● **Directions for this task**
Which lines come from the start of the records through the line that holds "grey nut [118,214,175,260] -> none"? Write them out word for word.

*** Provided records ***

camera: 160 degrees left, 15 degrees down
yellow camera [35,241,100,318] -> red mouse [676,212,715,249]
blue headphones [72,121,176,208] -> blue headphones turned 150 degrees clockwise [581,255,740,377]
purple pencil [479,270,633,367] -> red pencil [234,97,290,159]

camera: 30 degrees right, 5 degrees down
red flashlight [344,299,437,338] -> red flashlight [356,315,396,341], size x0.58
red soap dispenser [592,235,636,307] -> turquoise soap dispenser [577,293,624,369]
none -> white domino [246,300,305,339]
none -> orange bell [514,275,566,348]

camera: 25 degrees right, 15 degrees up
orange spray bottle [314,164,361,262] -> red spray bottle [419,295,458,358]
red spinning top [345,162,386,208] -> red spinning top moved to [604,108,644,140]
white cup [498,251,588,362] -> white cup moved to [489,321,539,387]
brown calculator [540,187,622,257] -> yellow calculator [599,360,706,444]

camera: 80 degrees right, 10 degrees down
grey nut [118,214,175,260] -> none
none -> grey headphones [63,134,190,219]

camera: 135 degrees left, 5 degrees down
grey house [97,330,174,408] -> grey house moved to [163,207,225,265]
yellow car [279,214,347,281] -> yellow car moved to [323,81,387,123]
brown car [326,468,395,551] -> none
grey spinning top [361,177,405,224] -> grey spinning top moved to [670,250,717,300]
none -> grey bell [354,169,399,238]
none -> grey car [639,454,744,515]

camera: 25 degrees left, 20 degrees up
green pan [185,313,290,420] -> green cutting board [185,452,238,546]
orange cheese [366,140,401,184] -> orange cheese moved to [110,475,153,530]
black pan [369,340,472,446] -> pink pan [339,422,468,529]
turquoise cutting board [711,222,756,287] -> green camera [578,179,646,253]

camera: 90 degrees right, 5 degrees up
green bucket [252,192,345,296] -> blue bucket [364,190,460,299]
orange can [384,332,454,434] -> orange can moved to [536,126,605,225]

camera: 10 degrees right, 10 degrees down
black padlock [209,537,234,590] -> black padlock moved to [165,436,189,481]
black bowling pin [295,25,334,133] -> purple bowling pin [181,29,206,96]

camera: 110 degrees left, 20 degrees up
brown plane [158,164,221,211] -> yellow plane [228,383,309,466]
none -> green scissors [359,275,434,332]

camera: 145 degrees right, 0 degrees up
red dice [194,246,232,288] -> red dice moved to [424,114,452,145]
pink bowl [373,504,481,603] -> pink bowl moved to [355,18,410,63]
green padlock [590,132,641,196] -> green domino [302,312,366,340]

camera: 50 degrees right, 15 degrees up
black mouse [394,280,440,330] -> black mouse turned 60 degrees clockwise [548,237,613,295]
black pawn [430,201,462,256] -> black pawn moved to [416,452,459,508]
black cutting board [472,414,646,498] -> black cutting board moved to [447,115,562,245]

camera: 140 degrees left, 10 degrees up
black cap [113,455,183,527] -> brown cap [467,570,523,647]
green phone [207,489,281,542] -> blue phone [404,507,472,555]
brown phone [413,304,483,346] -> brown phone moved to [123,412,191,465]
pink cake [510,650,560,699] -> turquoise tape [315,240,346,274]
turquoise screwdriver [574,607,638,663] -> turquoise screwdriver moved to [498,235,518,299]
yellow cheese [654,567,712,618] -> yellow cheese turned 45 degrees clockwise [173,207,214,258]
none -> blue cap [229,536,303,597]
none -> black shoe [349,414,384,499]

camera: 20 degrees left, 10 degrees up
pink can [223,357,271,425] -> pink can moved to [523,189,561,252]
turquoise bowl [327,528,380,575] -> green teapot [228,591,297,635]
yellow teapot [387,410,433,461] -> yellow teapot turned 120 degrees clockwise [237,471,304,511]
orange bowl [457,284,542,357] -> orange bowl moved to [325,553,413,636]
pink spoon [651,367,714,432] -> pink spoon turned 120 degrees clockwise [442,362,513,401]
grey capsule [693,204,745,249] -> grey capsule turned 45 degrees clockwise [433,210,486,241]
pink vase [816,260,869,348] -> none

*** End of Provided records ***

● **Solved exercise**
camera: 160 degrees left, 15 degrees down
yellow camera [35,241,100,318] -> red mouse [676,212,715,249]
blue headphones [72,121,176,208] -> blue headphones turned 150 degrees clockwise [581,255,740,377]
purple pencil [479,270,633,367] -> red pencil [234,97,290,159]

camera: 30 degrees right, 5 degrees down
red flashlight [344,299,437,338] -> red flashlight [356,315,396,341], size x0.58
red soap dispenser [592,235,636,307] -> turquoise soap dispenser [577,293,624,369]
none -> white domino [246,300,305,339]
none -> orange bell [514,275,566,348]

camera: 25 degrees right, 15 degrees up
orange spray bottle [314,164,361,262] -> red spray bottle [419,295,458,358]
red spinning top [345,162,386,208] -> red spinning top moved to [604,108,644,140]
white cup [498,251,588,362] -> white cup moved to [489,321,539,387]
brown calculator [540,187,622,257] -> yellow calculator [599,360,706,444]

camera: 80 degrees right, 10 degrees down
grey nut [118,214,175,260] -> none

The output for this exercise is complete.